Entries shown -
-.-.-

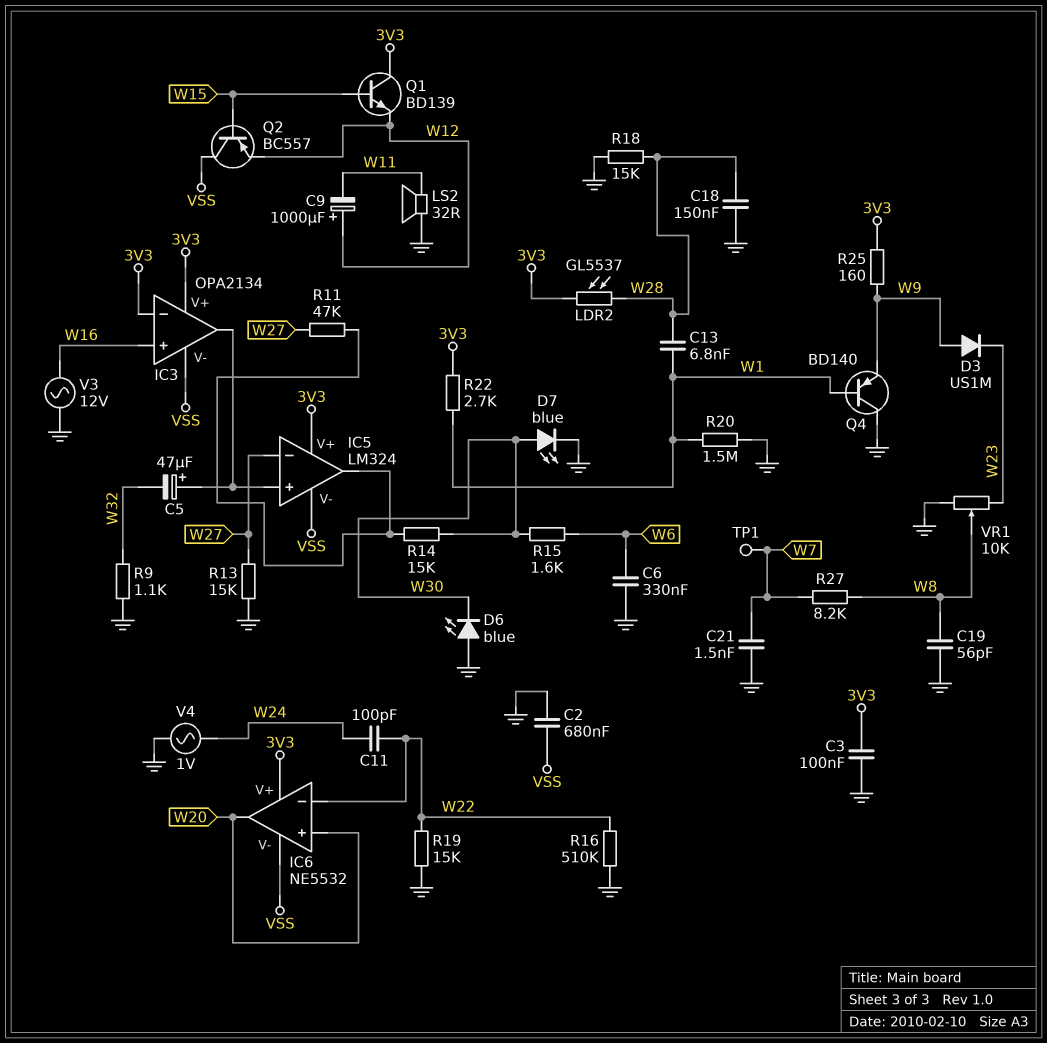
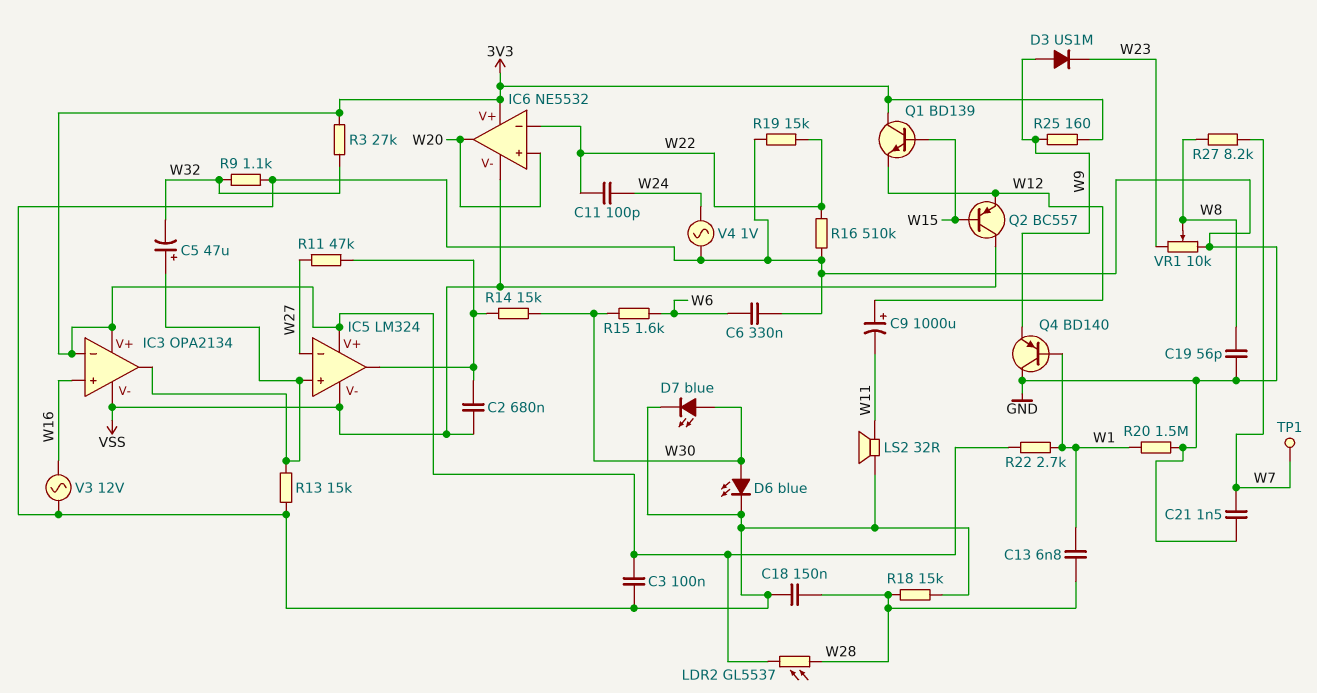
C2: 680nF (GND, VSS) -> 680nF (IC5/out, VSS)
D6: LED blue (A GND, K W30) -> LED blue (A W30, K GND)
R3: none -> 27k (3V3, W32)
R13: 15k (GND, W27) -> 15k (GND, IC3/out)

-.-.-

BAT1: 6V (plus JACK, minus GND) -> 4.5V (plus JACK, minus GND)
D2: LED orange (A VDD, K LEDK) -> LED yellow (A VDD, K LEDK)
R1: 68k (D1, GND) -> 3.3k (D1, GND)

-.-.-

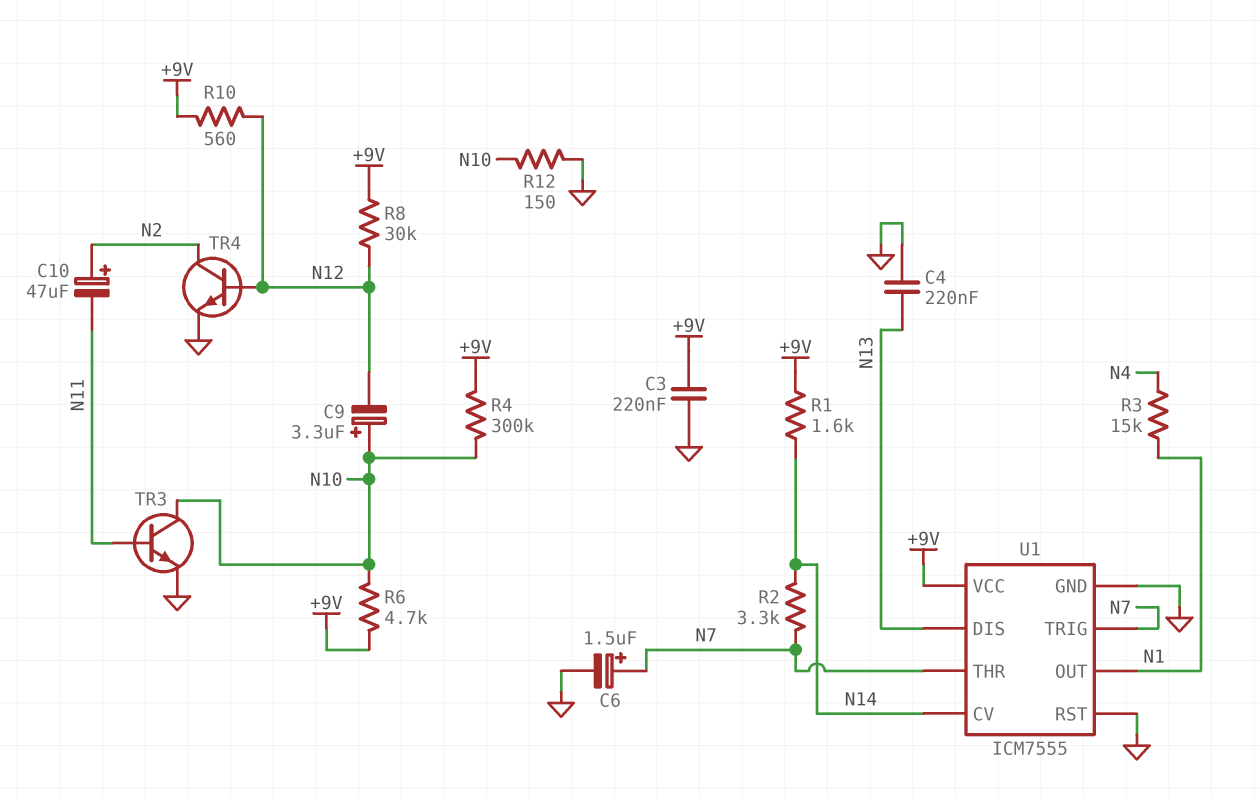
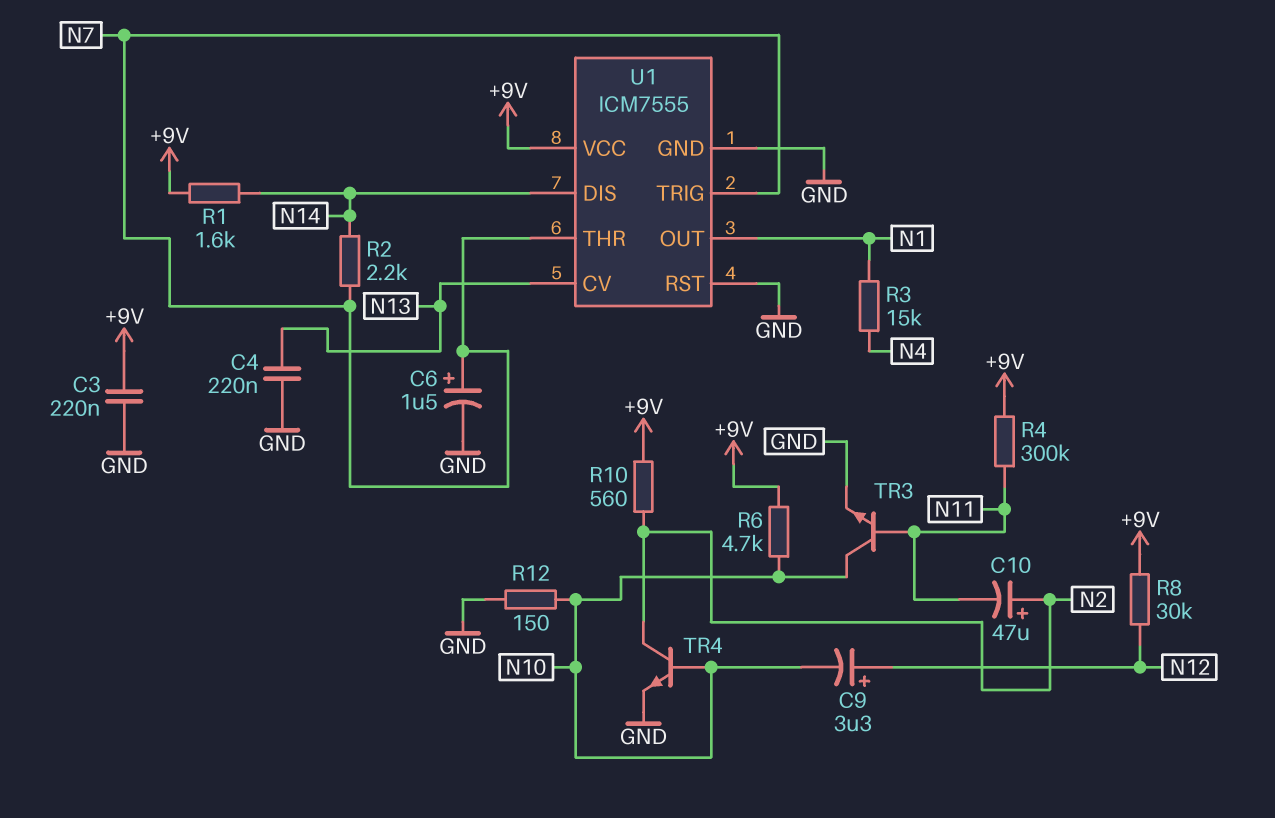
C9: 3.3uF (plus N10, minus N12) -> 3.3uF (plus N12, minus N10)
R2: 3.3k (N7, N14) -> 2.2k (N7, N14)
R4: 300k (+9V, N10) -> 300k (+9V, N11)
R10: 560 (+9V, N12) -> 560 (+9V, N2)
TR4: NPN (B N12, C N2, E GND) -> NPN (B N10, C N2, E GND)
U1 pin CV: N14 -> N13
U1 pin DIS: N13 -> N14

-.-.-

What you have to do -
Your task is to transcribe, with no changes, only the lines of the listing above that lie between the line holding "R10: 560 (+9V, N12) -> 560 (+9V, N2)" and the line holding "U1 pin DIS: N13 -> N14", inclusive.

Reply -
R10: 560 (+9V, N12) -> 560 (+9V, N2)
TR4: NPN (B N12, C N2, E GND) -> NPN (B N10, C N2, E GND)
U1 pin CV: N14 -> N13
U1 pin DIS: N13 -> N14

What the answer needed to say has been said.